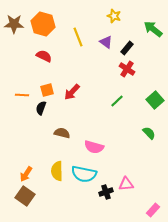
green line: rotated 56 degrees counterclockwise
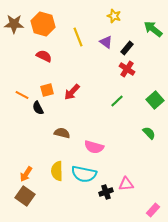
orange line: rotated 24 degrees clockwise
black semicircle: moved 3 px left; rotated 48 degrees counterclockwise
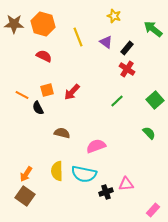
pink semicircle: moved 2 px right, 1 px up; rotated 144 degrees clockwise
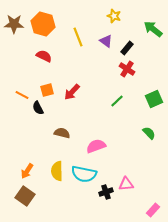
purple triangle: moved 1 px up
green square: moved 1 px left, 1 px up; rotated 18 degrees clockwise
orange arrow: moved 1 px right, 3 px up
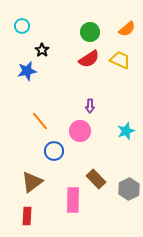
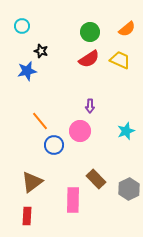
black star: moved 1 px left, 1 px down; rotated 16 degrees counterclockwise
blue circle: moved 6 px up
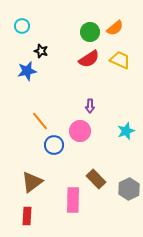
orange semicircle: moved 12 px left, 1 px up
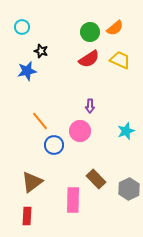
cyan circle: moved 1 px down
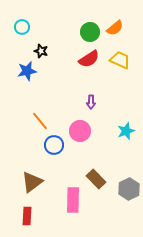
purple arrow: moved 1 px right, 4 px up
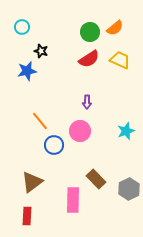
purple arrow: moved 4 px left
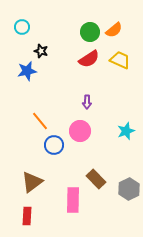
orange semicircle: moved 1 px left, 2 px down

● ● ● ● ●

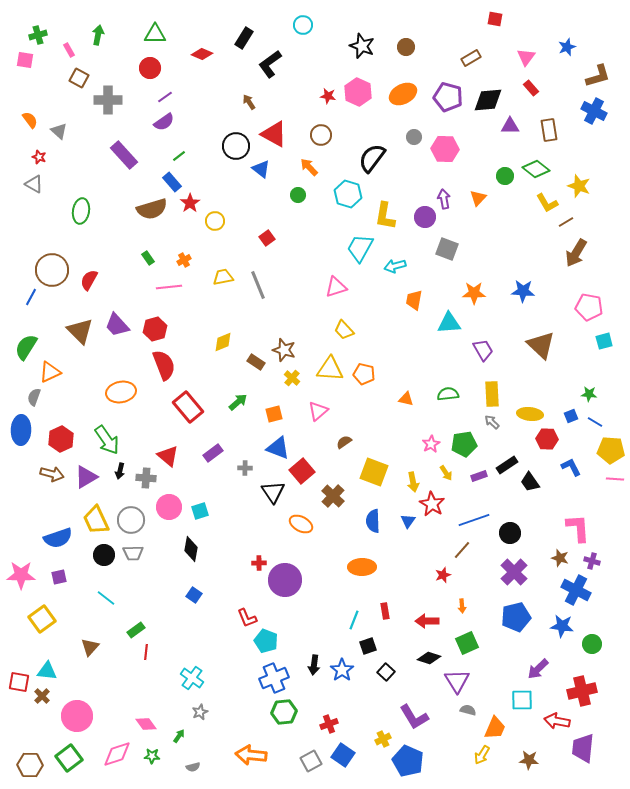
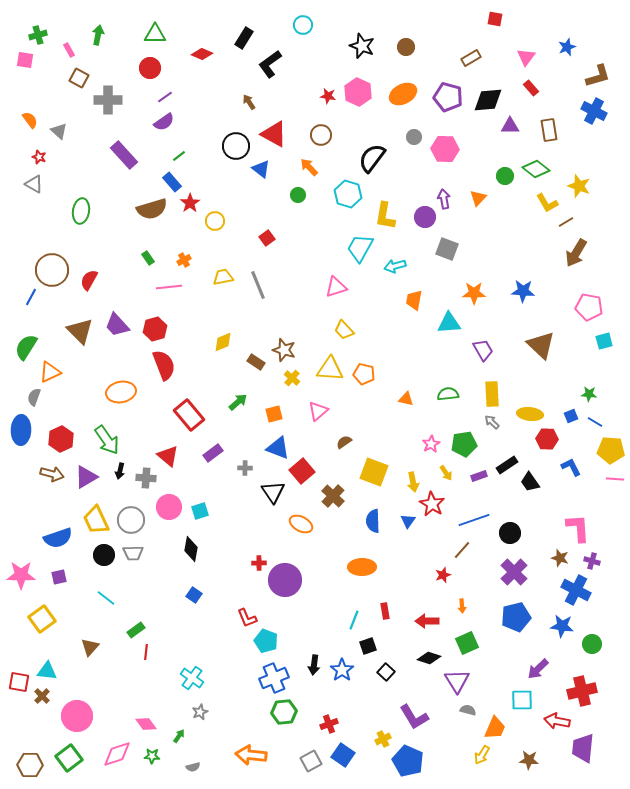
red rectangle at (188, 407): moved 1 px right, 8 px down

● ● ● ● ●

#### Set problem:
Copy every row from the one containing "green line: rotated" down to the one containing "purple arrow: moved 4 px left", including both, word for word, and leave the pictures out.

#### In response:
green line: rotated 56 degrees counterclockwise
orange line: rotated 24 degrees clockwise
black semicircle: moved 3 px left; rotated 48 degrees counterclockwise
pink semicircle: moved 2 px right, 1 px up; rotated 144 degrees clockwise
purple triangle: moved 1 px up
green square: moved 1 px left, 1 px up; rotated 18 degrees clockwise
orange arrow: moved 1 px right, 3 px up
black star: moved 1 px left, 1 px down; rotated 16 degrees counterclockwise
blue circle: moved 6 px up
orange semicircle: moved 12 px left, 1 px up
cyan circle: moved 1 px down
purple arrow: moved 1 px right, 4 px up
purple arrow: moved 4 px left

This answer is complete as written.